- **YOUR ASSIGNMENT**: Only the count is expected: the number of lines below that contain "cube".

Object state comparisons
****************

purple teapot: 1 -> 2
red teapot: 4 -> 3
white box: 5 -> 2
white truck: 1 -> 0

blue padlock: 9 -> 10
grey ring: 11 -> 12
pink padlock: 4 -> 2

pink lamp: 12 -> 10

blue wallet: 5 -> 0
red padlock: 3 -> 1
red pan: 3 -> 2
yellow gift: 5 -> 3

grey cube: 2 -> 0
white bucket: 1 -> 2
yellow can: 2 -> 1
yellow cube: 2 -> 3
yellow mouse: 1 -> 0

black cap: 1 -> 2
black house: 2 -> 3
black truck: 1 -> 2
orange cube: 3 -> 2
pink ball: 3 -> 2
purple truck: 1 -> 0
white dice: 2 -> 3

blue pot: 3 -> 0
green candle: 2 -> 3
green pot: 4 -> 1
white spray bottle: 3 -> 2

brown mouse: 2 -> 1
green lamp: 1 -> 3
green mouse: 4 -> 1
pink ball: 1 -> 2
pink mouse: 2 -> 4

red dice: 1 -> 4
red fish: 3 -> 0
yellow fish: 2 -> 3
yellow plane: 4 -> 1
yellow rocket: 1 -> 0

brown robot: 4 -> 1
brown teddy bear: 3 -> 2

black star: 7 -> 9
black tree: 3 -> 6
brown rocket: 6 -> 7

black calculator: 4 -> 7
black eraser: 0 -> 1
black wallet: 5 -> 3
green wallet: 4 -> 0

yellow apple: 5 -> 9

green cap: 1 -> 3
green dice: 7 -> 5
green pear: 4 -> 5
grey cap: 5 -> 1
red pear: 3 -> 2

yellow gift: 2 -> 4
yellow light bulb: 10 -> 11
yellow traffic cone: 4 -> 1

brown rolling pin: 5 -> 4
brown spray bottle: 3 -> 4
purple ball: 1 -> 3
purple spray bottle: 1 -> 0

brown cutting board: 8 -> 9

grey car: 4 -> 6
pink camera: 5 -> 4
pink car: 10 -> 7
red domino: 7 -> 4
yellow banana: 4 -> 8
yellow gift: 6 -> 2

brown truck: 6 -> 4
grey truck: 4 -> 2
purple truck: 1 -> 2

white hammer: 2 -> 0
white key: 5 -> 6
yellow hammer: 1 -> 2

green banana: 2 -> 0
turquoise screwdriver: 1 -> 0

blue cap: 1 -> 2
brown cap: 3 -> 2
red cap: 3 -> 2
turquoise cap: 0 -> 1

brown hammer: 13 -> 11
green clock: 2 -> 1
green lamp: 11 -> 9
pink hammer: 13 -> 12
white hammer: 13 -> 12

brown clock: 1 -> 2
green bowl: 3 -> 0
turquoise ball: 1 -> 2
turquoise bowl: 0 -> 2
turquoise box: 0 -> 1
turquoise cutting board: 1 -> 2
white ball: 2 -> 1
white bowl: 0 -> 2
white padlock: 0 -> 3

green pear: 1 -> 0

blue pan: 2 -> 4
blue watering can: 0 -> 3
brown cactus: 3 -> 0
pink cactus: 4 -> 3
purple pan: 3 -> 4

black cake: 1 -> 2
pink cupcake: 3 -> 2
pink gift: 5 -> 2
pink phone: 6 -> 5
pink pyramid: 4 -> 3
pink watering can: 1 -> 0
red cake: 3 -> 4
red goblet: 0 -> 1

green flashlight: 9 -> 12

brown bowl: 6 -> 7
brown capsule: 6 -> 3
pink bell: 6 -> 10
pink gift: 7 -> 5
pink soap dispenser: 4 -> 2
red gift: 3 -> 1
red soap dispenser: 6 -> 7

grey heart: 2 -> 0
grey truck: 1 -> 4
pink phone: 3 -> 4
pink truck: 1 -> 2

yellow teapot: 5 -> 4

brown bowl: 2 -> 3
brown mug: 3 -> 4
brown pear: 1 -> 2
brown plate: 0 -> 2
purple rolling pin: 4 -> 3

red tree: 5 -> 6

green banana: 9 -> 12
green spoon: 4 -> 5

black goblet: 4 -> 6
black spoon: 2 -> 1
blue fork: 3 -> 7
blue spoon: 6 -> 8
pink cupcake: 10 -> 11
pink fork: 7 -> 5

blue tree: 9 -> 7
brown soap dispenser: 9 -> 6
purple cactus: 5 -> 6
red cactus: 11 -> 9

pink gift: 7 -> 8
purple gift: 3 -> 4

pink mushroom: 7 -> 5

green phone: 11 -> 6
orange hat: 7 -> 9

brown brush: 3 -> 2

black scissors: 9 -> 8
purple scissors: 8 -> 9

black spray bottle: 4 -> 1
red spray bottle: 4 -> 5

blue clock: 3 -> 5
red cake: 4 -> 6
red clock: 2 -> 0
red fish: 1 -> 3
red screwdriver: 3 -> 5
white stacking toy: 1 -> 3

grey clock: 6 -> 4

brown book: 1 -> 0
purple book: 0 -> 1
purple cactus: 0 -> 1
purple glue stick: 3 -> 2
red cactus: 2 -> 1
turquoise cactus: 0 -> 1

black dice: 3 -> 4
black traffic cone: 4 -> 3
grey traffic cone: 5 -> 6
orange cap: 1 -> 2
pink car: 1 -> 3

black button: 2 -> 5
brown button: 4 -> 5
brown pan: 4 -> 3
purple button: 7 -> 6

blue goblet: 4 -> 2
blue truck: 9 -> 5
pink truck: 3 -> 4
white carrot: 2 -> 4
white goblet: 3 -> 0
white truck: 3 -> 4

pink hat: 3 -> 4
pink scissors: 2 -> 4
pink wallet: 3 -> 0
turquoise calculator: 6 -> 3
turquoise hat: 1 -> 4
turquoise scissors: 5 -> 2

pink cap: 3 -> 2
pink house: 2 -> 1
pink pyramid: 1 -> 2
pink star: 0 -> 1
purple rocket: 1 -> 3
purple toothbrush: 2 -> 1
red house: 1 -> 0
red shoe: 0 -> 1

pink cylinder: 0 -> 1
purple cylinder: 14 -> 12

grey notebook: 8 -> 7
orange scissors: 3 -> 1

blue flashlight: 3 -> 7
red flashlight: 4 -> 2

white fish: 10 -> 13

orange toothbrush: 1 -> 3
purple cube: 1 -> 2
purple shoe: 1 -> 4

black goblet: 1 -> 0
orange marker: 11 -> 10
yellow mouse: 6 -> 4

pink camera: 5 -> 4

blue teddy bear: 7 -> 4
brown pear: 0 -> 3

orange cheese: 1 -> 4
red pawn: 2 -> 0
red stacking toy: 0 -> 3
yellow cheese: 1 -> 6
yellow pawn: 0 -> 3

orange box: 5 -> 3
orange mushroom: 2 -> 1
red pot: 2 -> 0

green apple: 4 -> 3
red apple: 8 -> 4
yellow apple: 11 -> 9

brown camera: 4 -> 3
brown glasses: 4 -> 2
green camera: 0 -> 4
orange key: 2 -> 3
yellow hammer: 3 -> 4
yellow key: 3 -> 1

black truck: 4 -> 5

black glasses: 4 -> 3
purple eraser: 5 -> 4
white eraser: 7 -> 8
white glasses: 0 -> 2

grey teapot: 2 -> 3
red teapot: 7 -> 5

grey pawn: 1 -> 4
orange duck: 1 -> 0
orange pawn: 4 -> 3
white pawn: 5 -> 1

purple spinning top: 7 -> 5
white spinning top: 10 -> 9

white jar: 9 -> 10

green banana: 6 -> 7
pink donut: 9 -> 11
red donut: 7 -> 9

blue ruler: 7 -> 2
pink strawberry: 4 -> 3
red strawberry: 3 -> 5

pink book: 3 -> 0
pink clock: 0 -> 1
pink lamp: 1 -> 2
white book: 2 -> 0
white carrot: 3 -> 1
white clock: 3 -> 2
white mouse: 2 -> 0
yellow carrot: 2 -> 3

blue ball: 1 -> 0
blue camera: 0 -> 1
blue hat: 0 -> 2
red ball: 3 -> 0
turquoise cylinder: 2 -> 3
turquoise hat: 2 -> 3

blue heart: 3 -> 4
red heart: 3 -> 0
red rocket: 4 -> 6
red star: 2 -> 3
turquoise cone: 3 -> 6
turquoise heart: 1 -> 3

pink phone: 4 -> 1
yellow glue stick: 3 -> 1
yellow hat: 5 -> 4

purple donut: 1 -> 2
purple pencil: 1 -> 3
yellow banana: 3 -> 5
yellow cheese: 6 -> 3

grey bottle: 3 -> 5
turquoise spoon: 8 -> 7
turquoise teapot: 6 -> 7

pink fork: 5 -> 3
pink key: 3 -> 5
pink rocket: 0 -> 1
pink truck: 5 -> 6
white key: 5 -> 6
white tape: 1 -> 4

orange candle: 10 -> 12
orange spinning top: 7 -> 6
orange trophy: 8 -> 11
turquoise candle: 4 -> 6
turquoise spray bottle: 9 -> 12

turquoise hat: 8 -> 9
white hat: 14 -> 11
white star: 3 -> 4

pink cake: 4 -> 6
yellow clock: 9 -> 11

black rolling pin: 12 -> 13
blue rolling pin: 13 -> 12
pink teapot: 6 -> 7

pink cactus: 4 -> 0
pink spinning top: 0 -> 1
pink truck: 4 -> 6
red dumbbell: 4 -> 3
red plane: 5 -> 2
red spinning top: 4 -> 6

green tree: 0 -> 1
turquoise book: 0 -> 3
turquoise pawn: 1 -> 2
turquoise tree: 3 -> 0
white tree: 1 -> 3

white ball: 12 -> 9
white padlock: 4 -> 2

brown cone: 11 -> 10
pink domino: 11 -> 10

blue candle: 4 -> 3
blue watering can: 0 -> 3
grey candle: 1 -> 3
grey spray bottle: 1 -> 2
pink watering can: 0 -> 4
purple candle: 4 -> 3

****************

- **WRITTEN RESPONSE**: 4